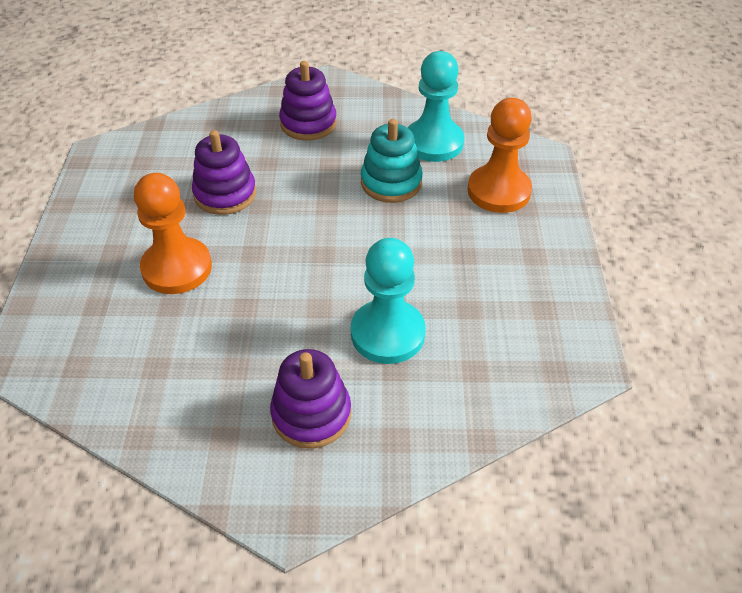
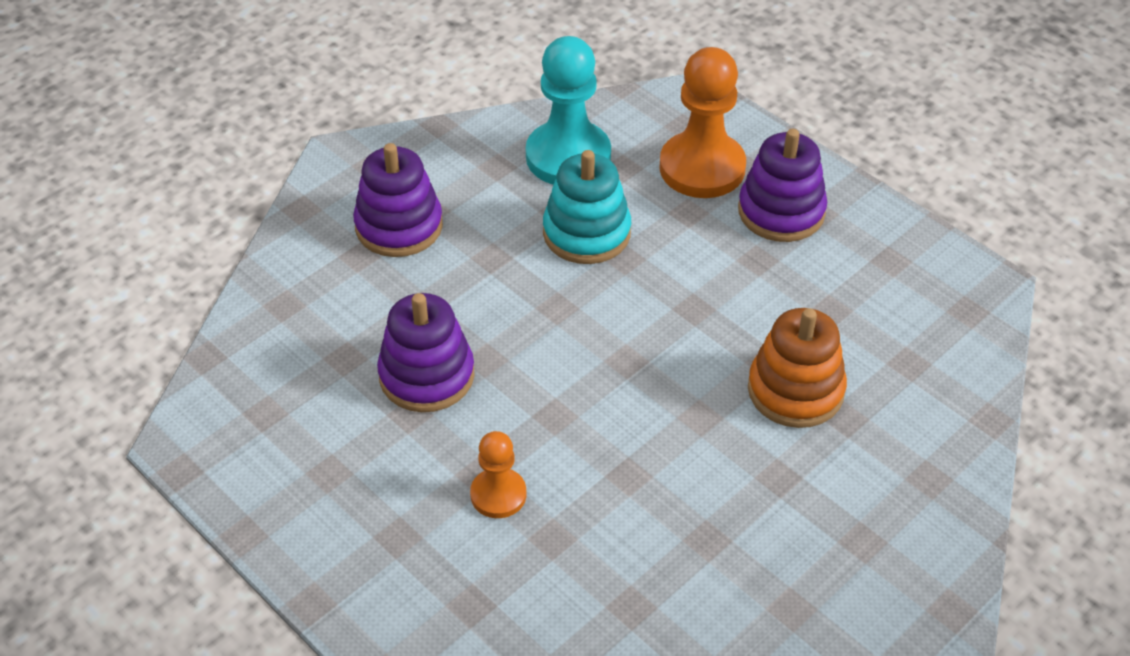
camera: 45 degrees left, 0 degrees up
(177, 268) = (498, 495): orange pawn -> orange pawn, size x0.54
(311, 414) = (834, 520): purple stacking toy -> purple stacking toy (781, 212)
(387, 333) = (795, 390): turquoise pawn -> orange stacking toy

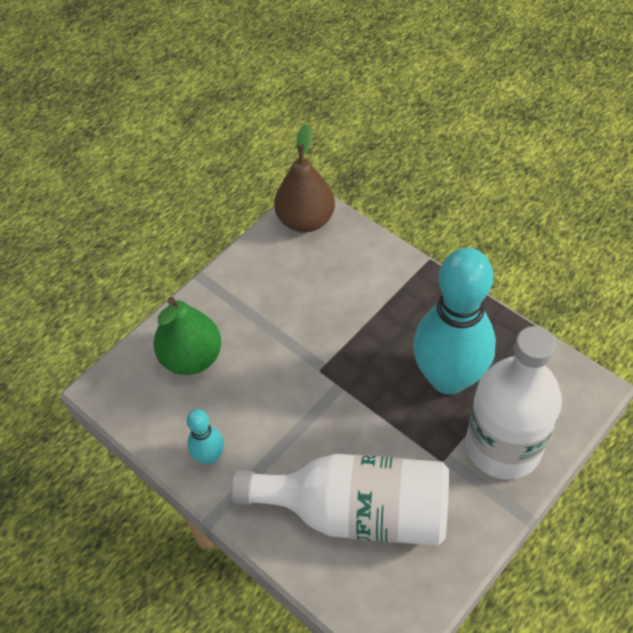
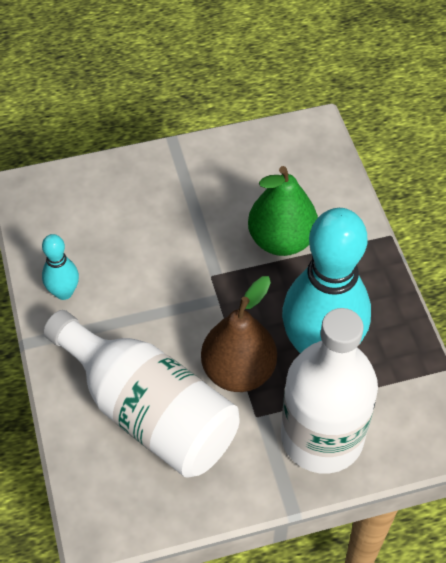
camera: 30 degrees right, 0 degrees up
(192, 358) = (112, 203): green pear -> green pear (281, 240)
(305, 220) = (303, 139): brown pear -> brown pear (238, 371)

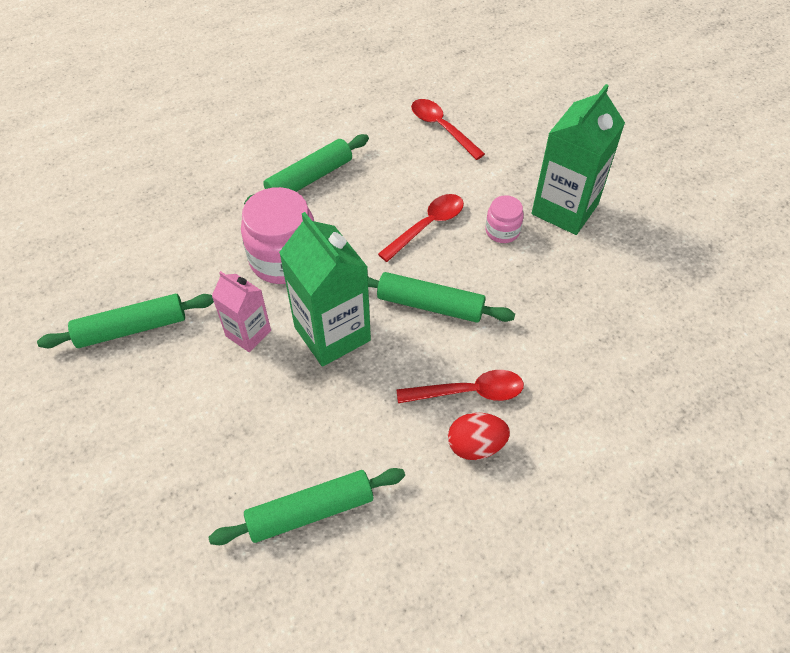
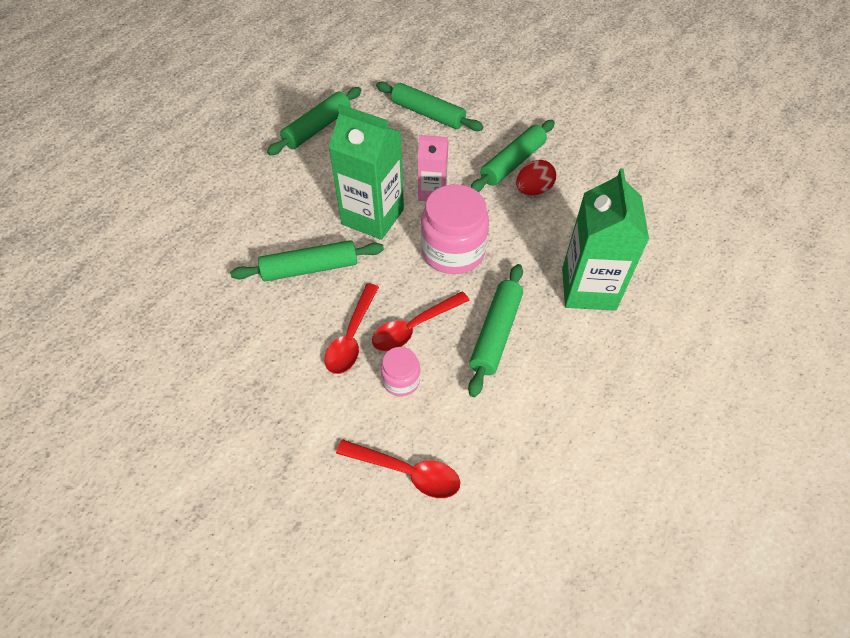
camera: 150 degrees right, 0 degrees up
(153, 458) = (428, 114): none -> green rolling pin
(469, 392) = (249, 222): red spoon -> red spoon (414, 327)
(475, 445) = (231, 195): red egg -> red egg (533, 190)
(502, 231) = (277, 365): pink jar -> pink jar (401, 380)
(564, 209) = (220, 423): green carton -> green carton (588, 289)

..........

• [Your instructions]: Copy the whole listing above word for word but do not carry over the pictures.

• [Exercise solution]:
camera: 45 degrees left, 0 degrees up
(177, 268) = (498, 495): orange pawn -> orange pawn, size x0.54
(311, 414) = (834, 520): purple stacking toy -> purple stacking toy (781, 212)
(387, 333) = (795, 390): turquoise pawn -> orange stacking toy

camera: 30 degrees right, 0 degrees up
(192, 358) = (112, 203): green pear -> green pear (281, 240)
(305, 220) = (303, 139): brown pear -> brown pear (238, 371)

camera: 150 degrees right, 0 degrees up
(153, 458) = (428, 114): none -> green rolling pin
(469, 392) = (249, 222): red spoon -> red spoon (414, 327)
(475, 445) = (231, 195): red egg -> red egg (533, 190)
(502, 231) = (277, 365): pink jar -> pink jar (401, 380)
(564, 209) = (220, 423): green carton -> green carton (588, 289)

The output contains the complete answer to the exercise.